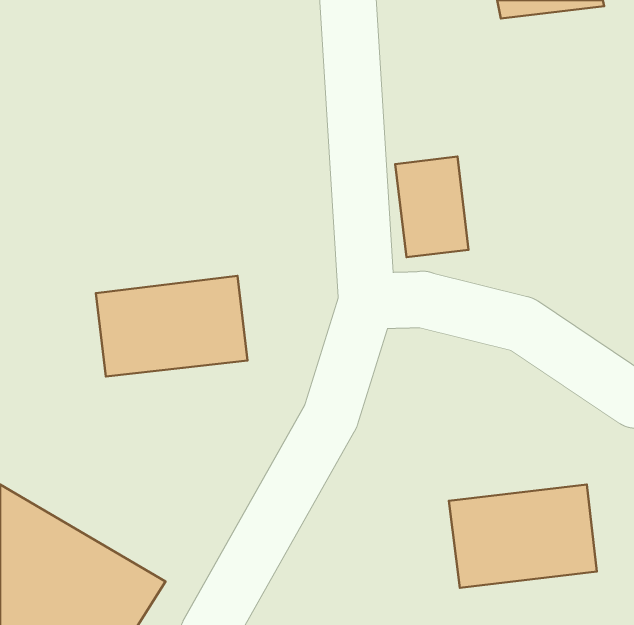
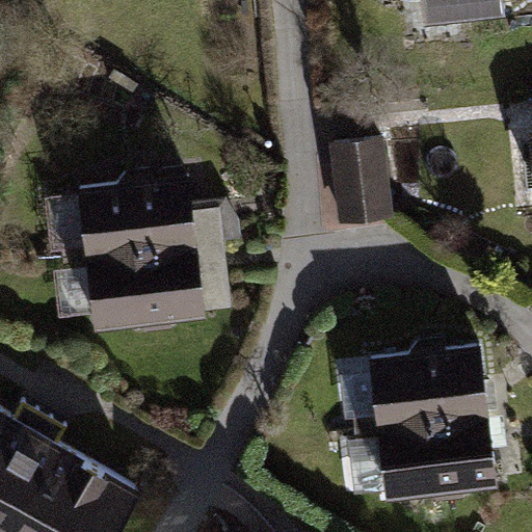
building: none -> [73,171,200,254]
building: none -> [368,342,491,427]

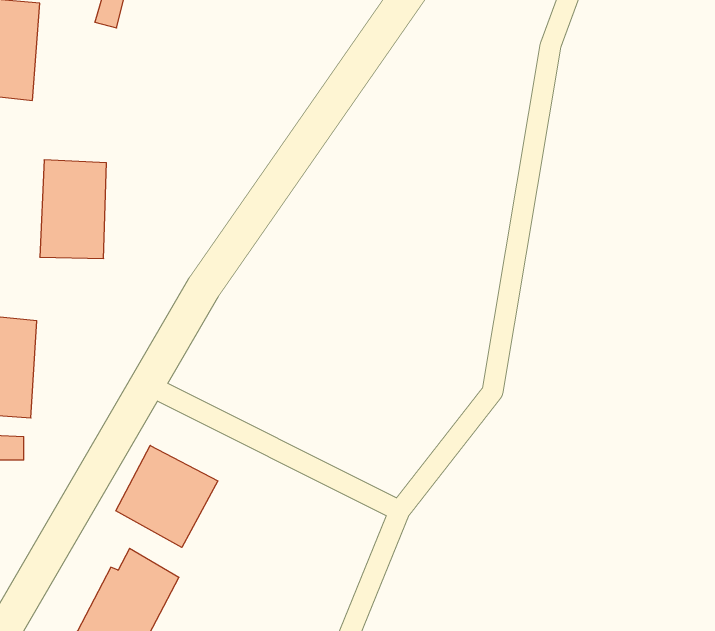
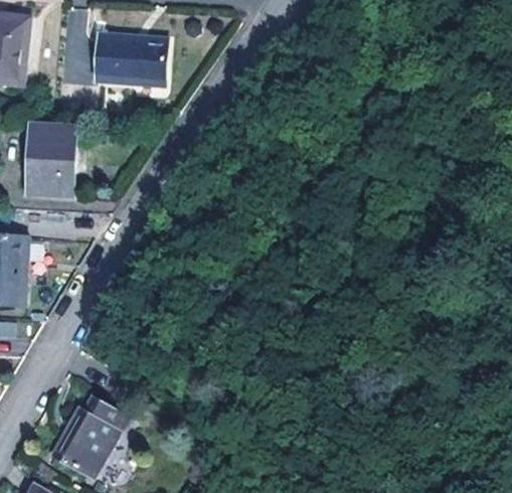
building: none -> [97,37,165,85]
building: [116,445,218,547] -> none

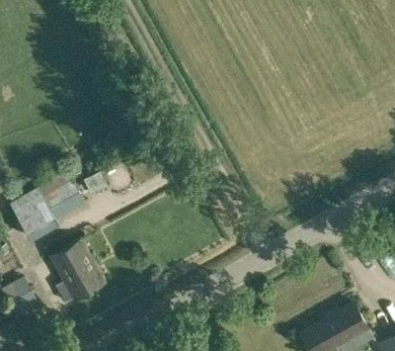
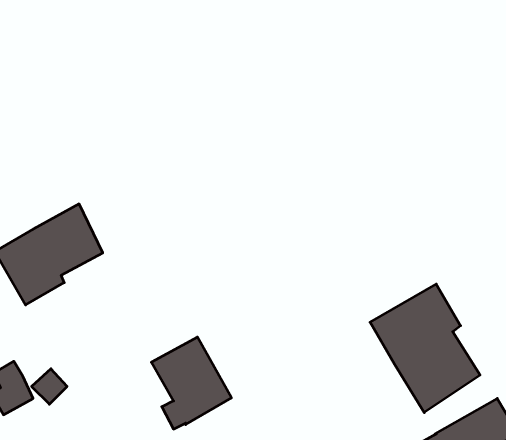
building: none -> [370,284,480,413]
building: [51,242,105,304] -> [151,337,231,429]

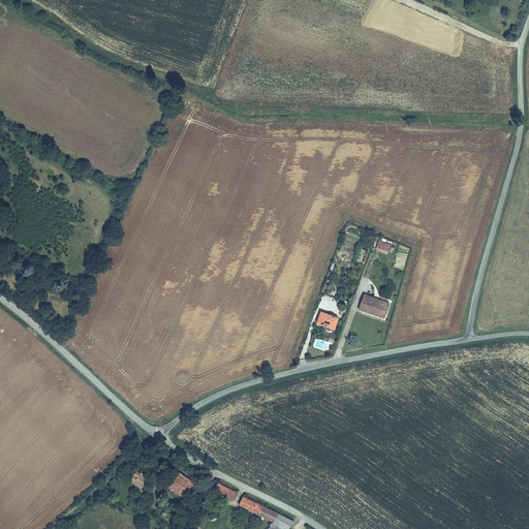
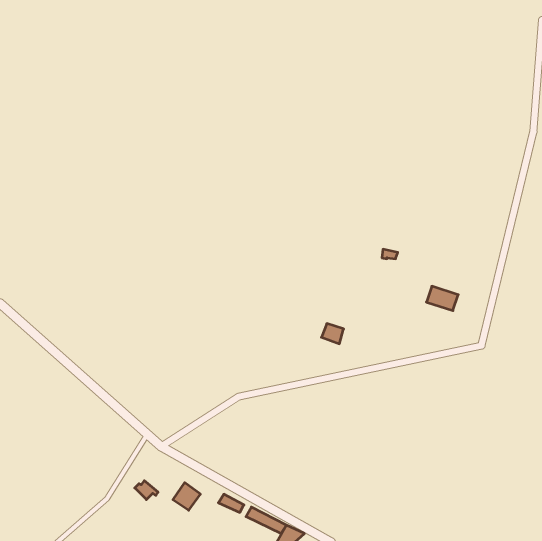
building: [356,297,387,320] -> [426,286,458,311]

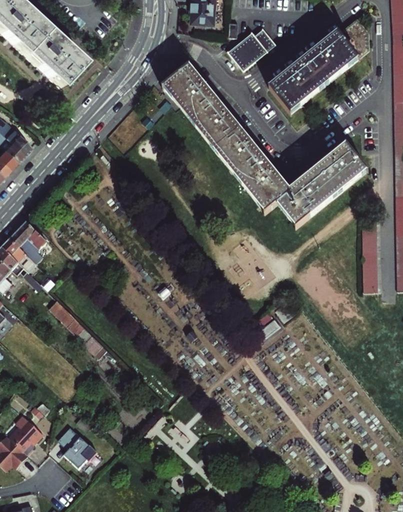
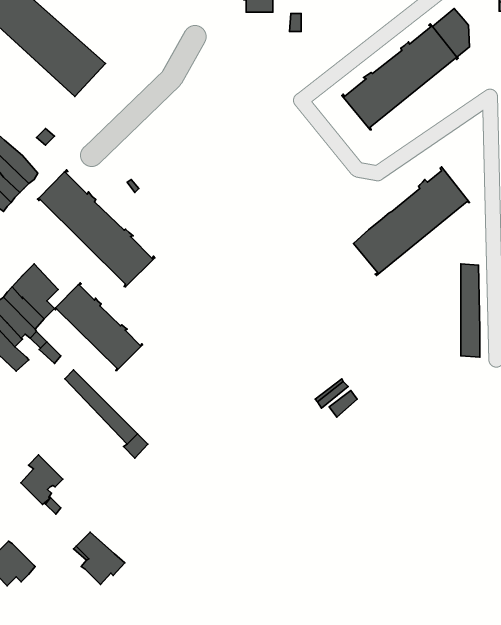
building: [226,24,276,69] -> none
building: [161,62,289,211] -> none
building: none -> [38,170,155,287]
building: none -> [54,283,143,371]
building: [10,414,43,453] -> [21,455,63,505]

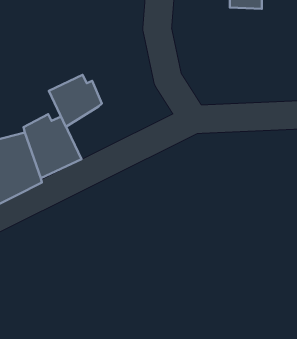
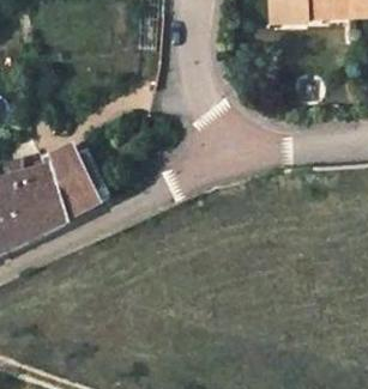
building: [49,75,102,127] -> none

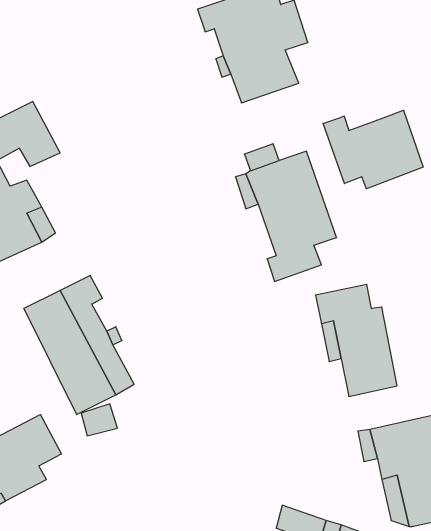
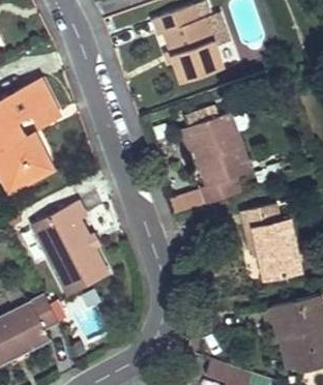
building: [323,110,423,189] -> none

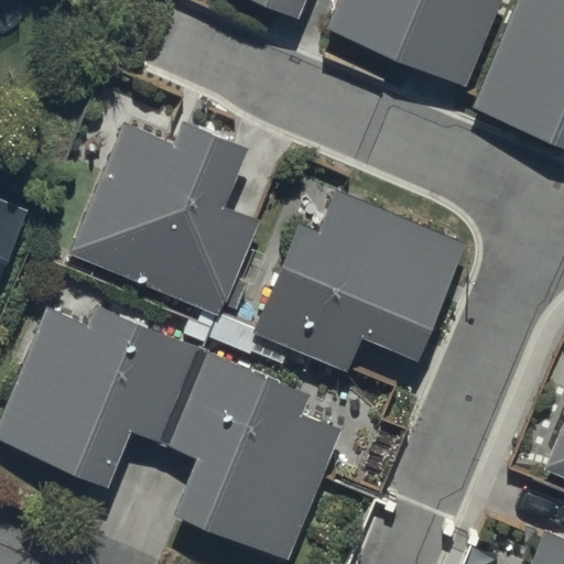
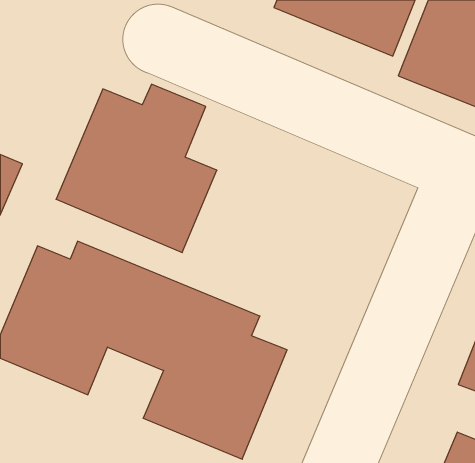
building: [252,191,463,369] -> none

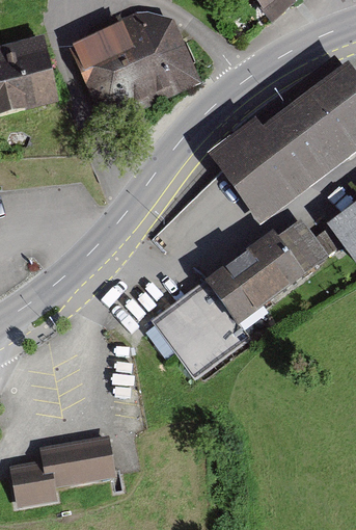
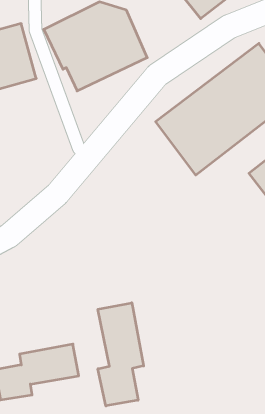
building: [153,212,327,376] -> none
building: none -> [98,303,144,406]

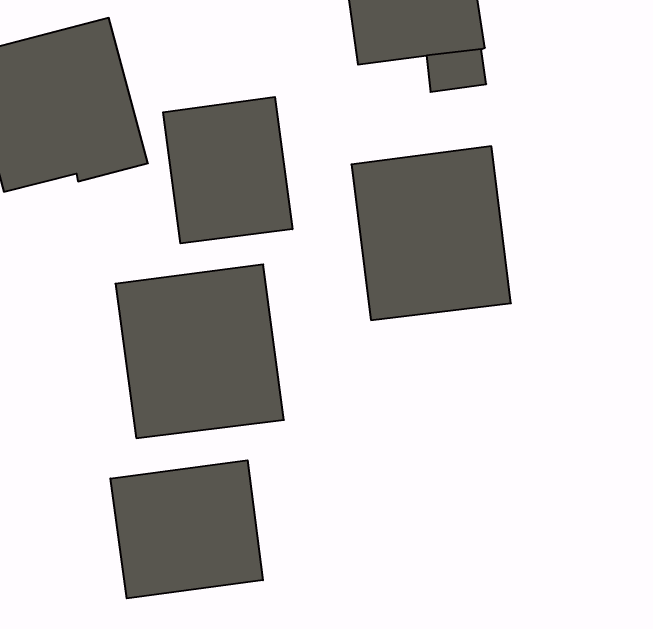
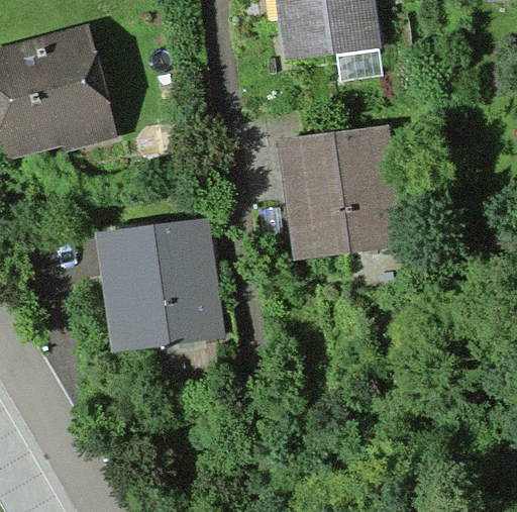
building: [163,97,292,243] -> none
building: [110,460,263,598] -> none

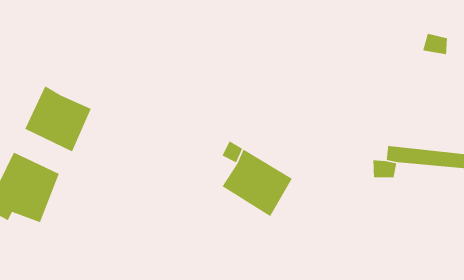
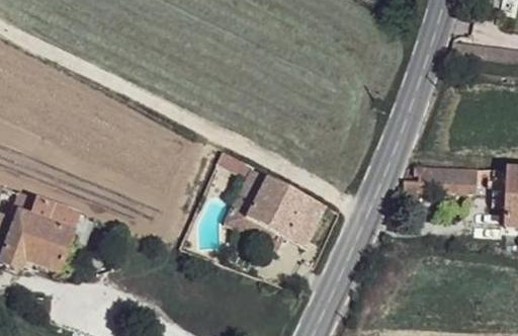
building: [24,85,92,153] -> none

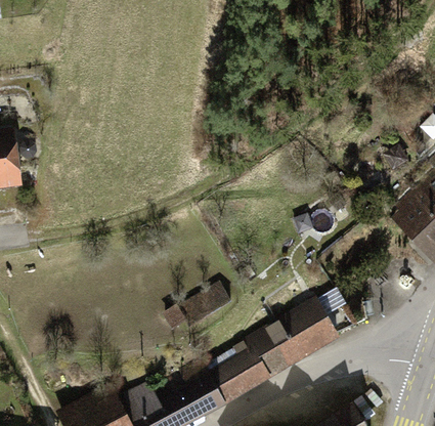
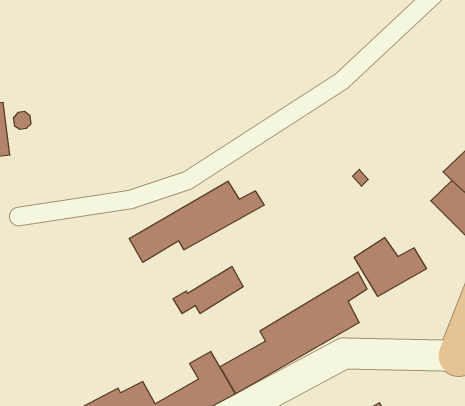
building: none -> [129,181,264,262]
building: none -> [354,238,426,296]

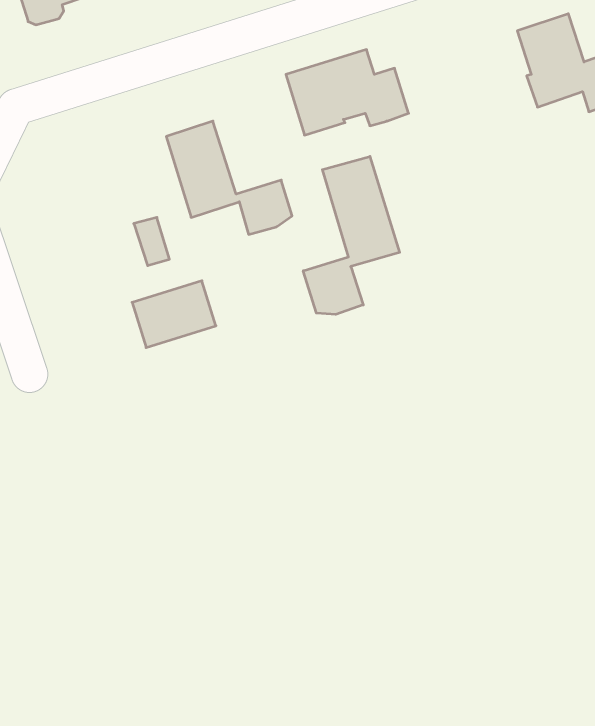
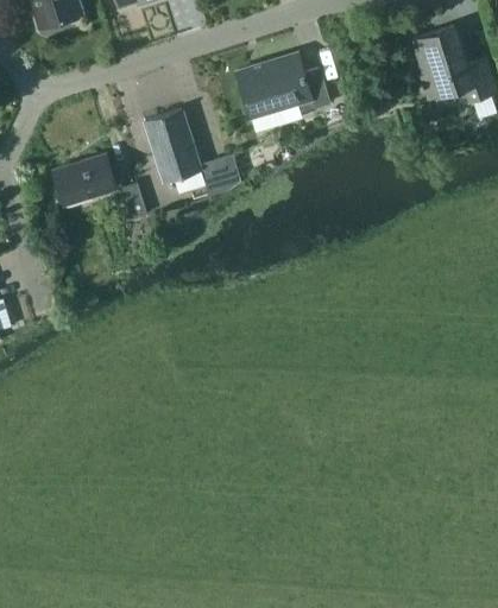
building: [303,156,400,314] -> none
building: [132,281,216,348] -> [52,154,116,205]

━━━━━━━━━━━━━━━━

Quote the data above in full and without alteration; skip the pictures.

Response for this exercise:
building: none -> [73,171,200,254]
building: none -> [368,342,491,427]

building: none -> [97,37,165,85]
building: [116,445,218,547] -> none

building: none -> [370,284,480,413]
building: [51,242,105,304] -> [151,337,231,429]

building: [356,297,387,320] -> [426,286,458,311]

building: [226,24,276,69] -> none
building: [161,62,289,211] -> none
building: none -> [38,170,155,287]
building: none -> [54,283,143,371]
building: [10,414,43,453] -> [21,455,63,505]

building: [49,75,102,127] -> none

building: [323,110,423,189] -> none

building: [252,191,463,369] -> none

building: [153,212,327,376] -> none
building: none -> [98,303,144,406]

building: [163,97,292,243] -> none
building: [110,460,263,598] -> none

building: [24,85,92,153] -> none

building: none -> [129,181,264,262]
building: none -> [354,238,426,296]

building: [303,156,400,314] -> none
building: [132,281,216,348] -> [52,154,116,205]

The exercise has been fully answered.